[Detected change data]
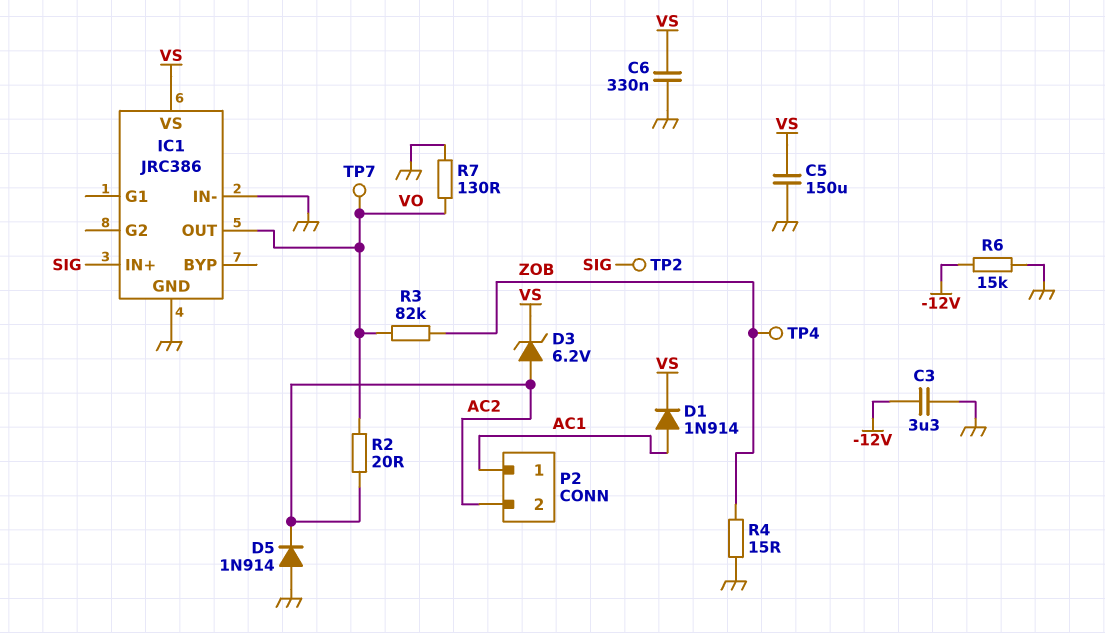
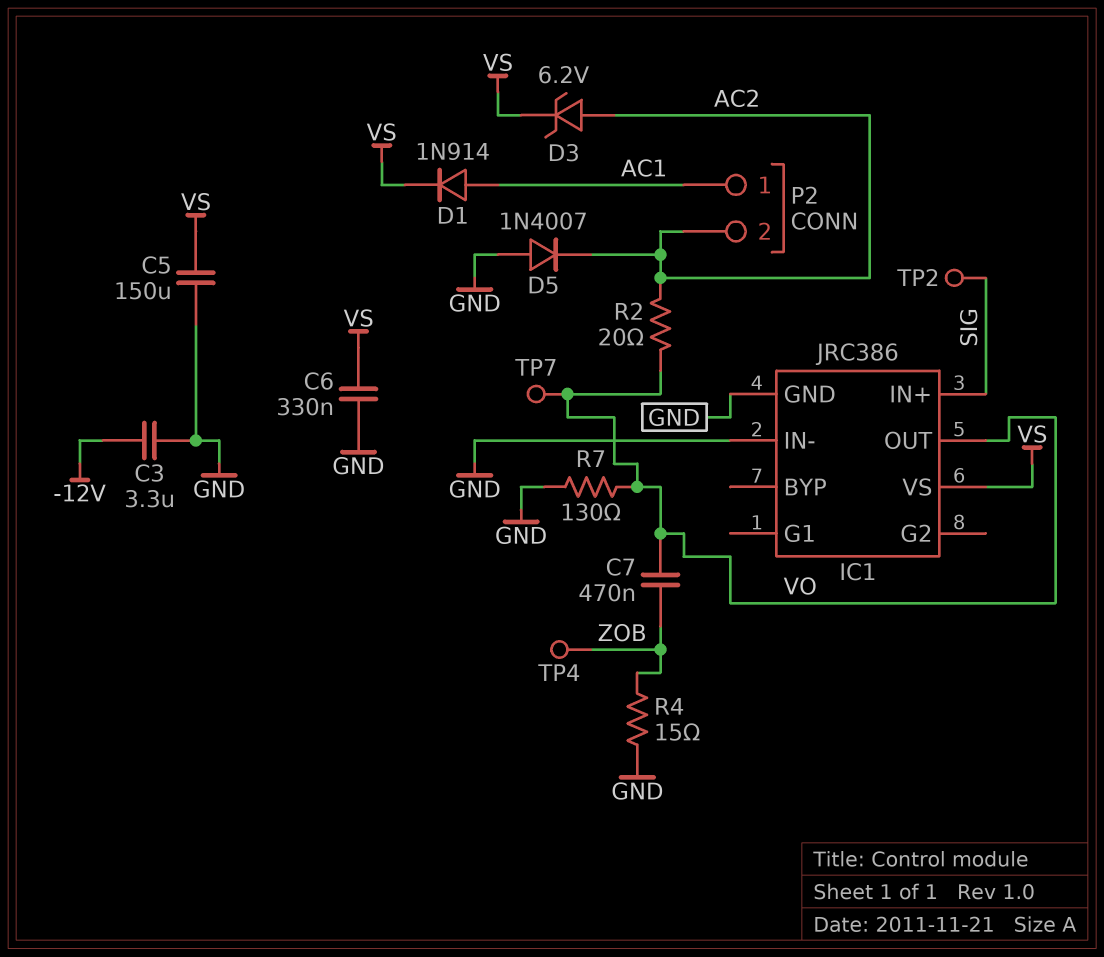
C7: none -> 470nF (VO, ZOB)
D5: diode 1N914 (A GND, K AC2) -> diode 1N4007 (A GND, K AC2)
R3: 82k (VO, ZOB) -> none
R6: 15k (-12V, GND) -> none

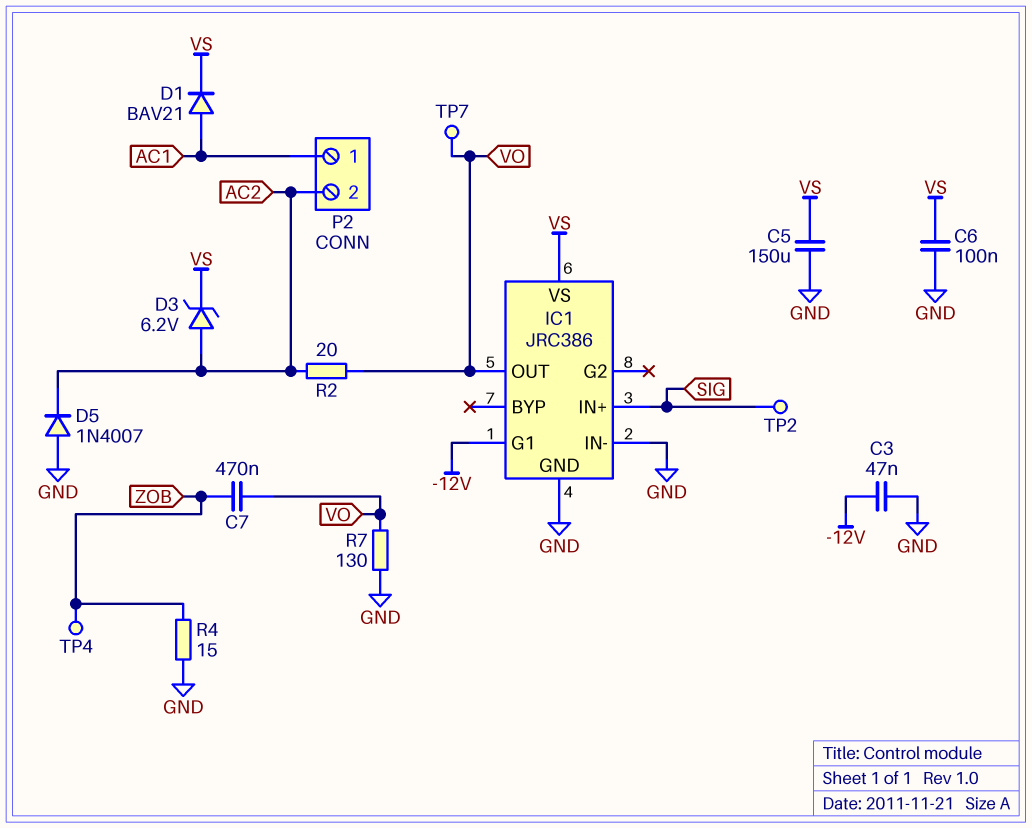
C3: 3.3uF (-12V, GND) -> 47nF (-12V, GND)
C6: 330nF (GND, VS) -> 100nF (GND, VS)
D1: diode 1N914 (A AC1, K VS) -> diode BAV21 (A AC1, K VS)
IC1 pin G1: none -> -12V

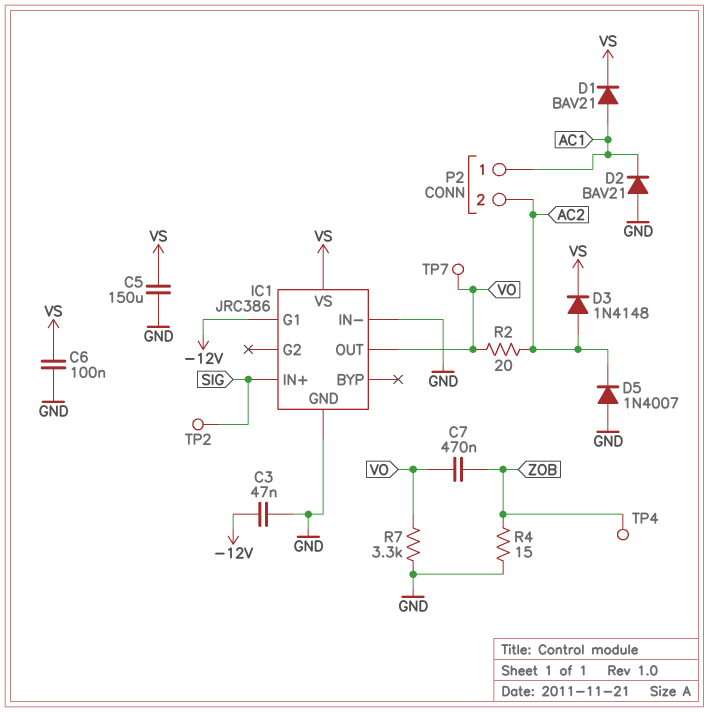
D2: none -> diode BAV21 (A GND, K AC1)
D3: zener 6.2V (A AC2, K VS) -> diode 1N4148 (A AC2, K VS)
R7: 130 (GND, VO) -> 3.3k (GND, VO)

## WORK TO BE COMPLETED
For this task, give again exactly the lines from the line with "D5: diode 1N914" through the end of the entries, including both ends, and omit the pictures.

## TASK RESPONSE
D5: diode 1N914 (A GND, K AC2) -> diode 1N4007 (A GND, K AC2)
R3: 82k (VO, ZOB) -> none
R6: 15k (-12V, GND) -> none

C3: 3.3uF (-12V, GND) -> 47nF (-12V, GND)
C6: 330nF (GND, VS) -> 100nF (GND, VS)
D1: diode 1N914 (A AC1, K VS) -> diode BAV21 (A AC1, K VS)
IC1 pin G1: none -> -12V

D2: none -> diode BAV21 (A GND, K AC1)
D3: zener 6.2V (A AC2, K VS) -> diode 1N4148 (A AC2, K VS)
R7: 130 (GND, VO) -> 3.3k (GND, VO)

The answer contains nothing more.